## Excerpted data
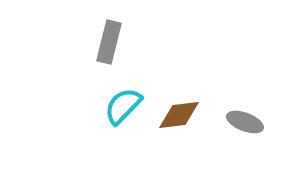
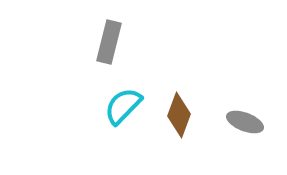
brown diamond: rotated 63 degrees counterclockwise
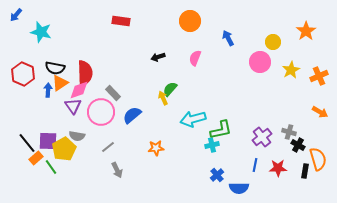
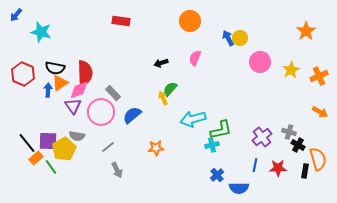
yellow circle at (273, 42): moved 33 px left, 4 px up
black arrow at (158, 57): moved 3 px right, 6 px down
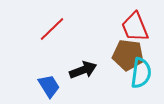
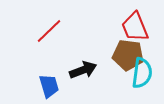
red line: moved 3 px left, 2 px down
cyan semicircle: moved 1 px right
blue trapezoid: rotated 15 degrees clockwise
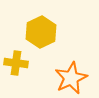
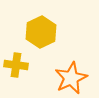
yellow cross: moved 2 px down
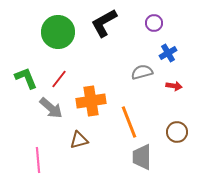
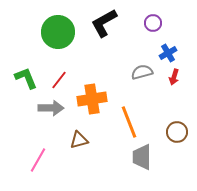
purple circle: moved 1 px left
red line: moved 1 px down
red arrow: moved 9 px up; rotated 98 degrees clockwise
orange cross: moved 1 px right, 2 px up
gray arrow: rotated 40 degrees counterclockwise
pink line: rotated 35 degrees clockwise
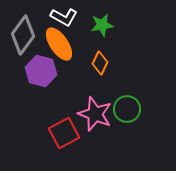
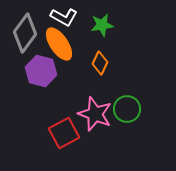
gray diamond: moved 2 px right, 2 px up
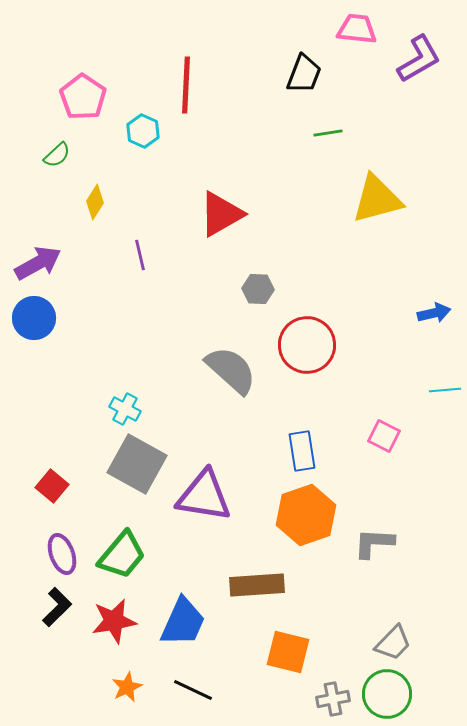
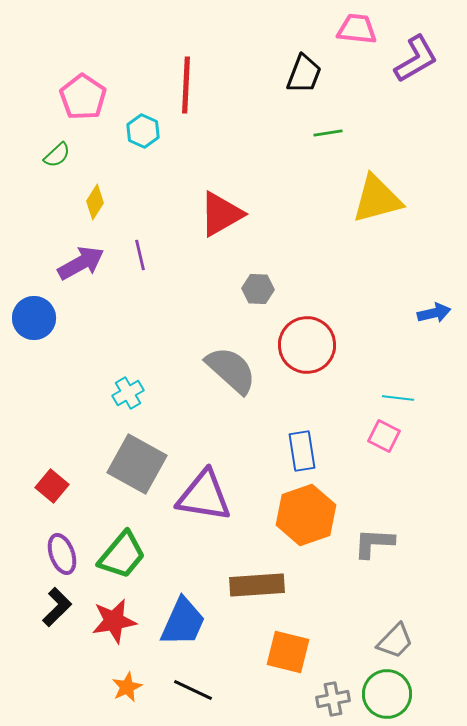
purple L-shape: moved 3 px left
purple arrow: moved 43 px right
cyan line: moved 47 px left, 8 px down; rotated 12 degrees clockwise
cyan cross: moved 3 px right, 16 px up; rotated 32 degrees clockwise
gray trapezoid: moved 2 px right, 2 px up
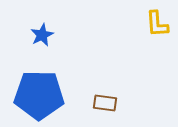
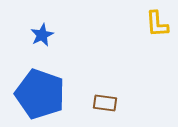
blue pentagon: moved 1 px right, 1 px up; rotated 18 degrees clockwise
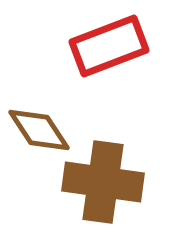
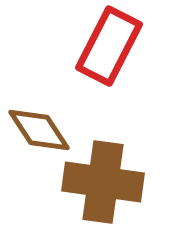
red rectangle: rotated 42 degrees counterclockwise
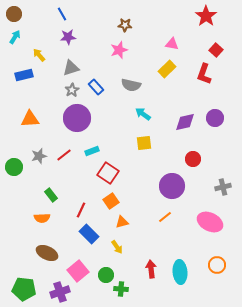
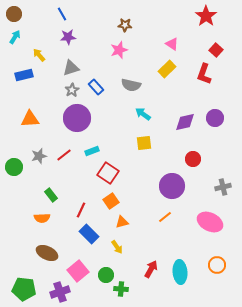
pink triangle at (172, 44): rotated 24 degrees clockwise
red arrow at (151, 269): rotated 36 degrees clockwise
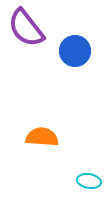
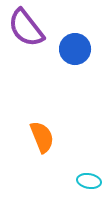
blue circle: moved 2 px up
orange semicircle: rotated 64 degrees clockwise
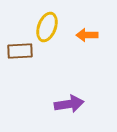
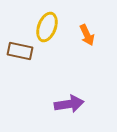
orange arrow: rotated 115 degrees counterclockwise
brown rectangle: rotated 15 degrees clockwise
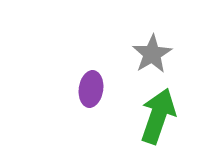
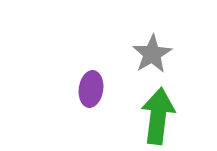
green arrow: rotated 12 degrees counterclockwise
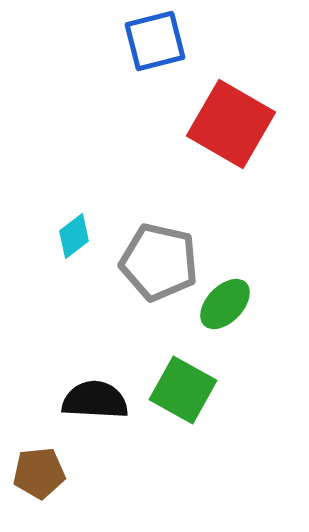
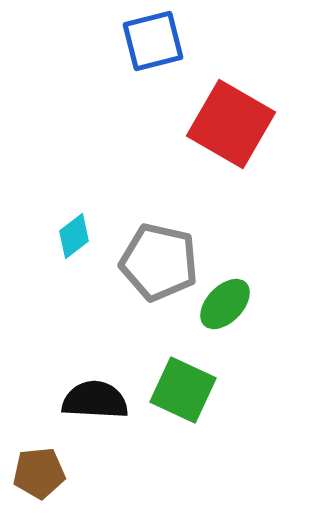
blue square: moved 2 px left
green square: rotated 4 degrees counterclockwise
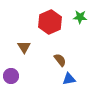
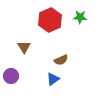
red hexagon: moved 2 px up
brown semicircle: moved 1 px right; rotated 104 degrees clockwise
blue triangle: moved 16 px left; rotated 24 degrees counterclockwise
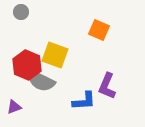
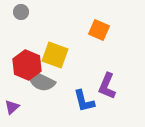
blue L-shape: rotated 80 degrees clockwise
purple triangle: moved 2 px left; rotated 21 degrees counterclockwise
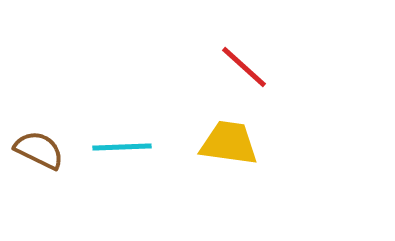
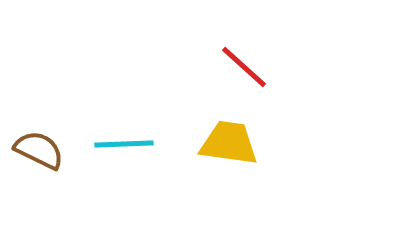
cyan line: moved 2 px right, 3 px up
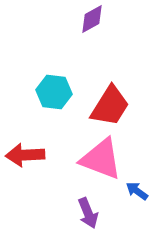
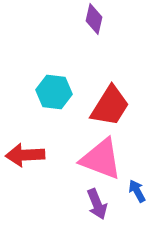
purple diamond: moved 2 px right; rotated 48 degrees counterclockwise
blue arrow: rotated 25 degrees clockwise
purple arrow: moved 9 px right, 9 px up
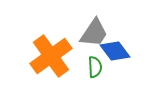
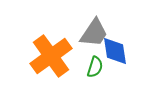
blue diamond: rotated 28 degrees clockwise
green semicircle: rotated 20 degrees clockwise
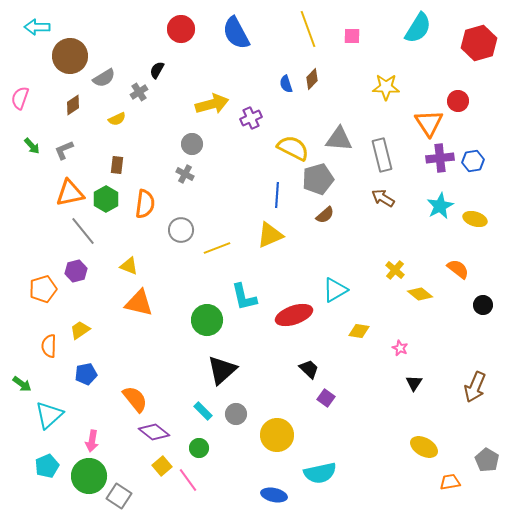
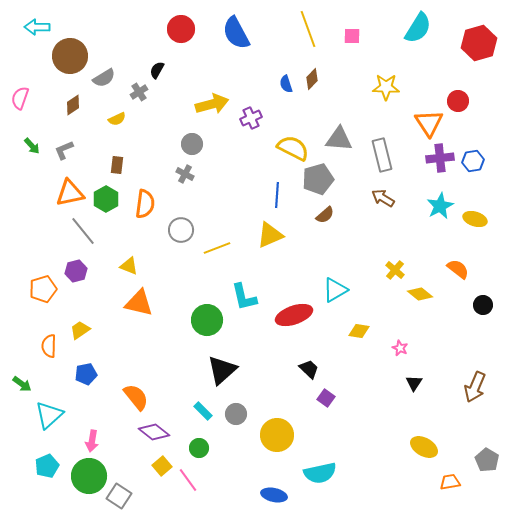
orange semicircle at (135, 399): moved 1 px right, 2 px up
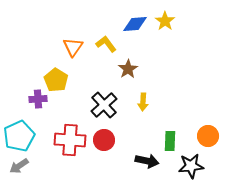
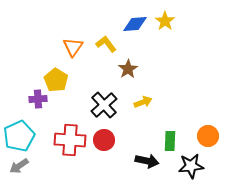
yellow arrow: rotated 114 degrees counterclockwise
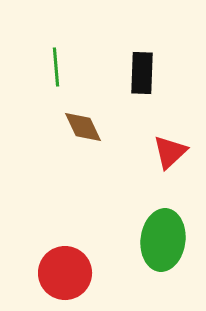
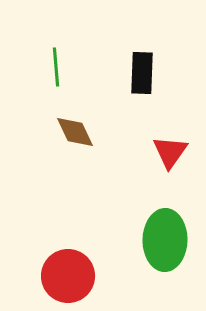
brown diamond: moved 8 px left, 5 px down
red triangle: rotated 12 degrees counterclockwise
green ellipse: moved 2 px right; rotated 6 degrees counterclockwise
red circle: moved 3 px right, 3 px down
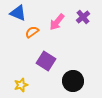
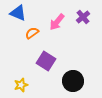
orange semicircle: moved 1 px down
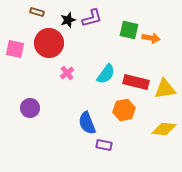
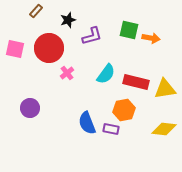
brown rectangle: moved 1 px left, 1 px up; rotated 64 degrees counterclockwise
purple L-shape: moved 18 px down
red circle: moved 5 px down
purple rectangle: moved 7 px right, 16 px up
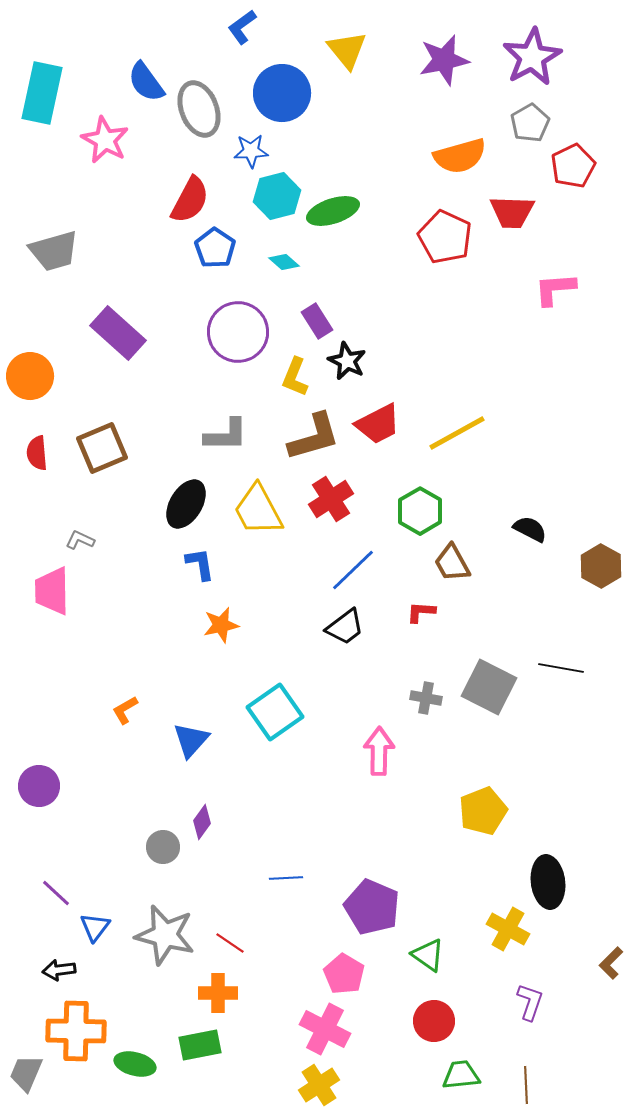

## What you are asked to do
Copy each line in the entries above where the word "pink" shows up.

## Expected answer
pink line: rotated 35 degrees clockwise
pink triangle at (172, 44): rotated 24 degrees clockwise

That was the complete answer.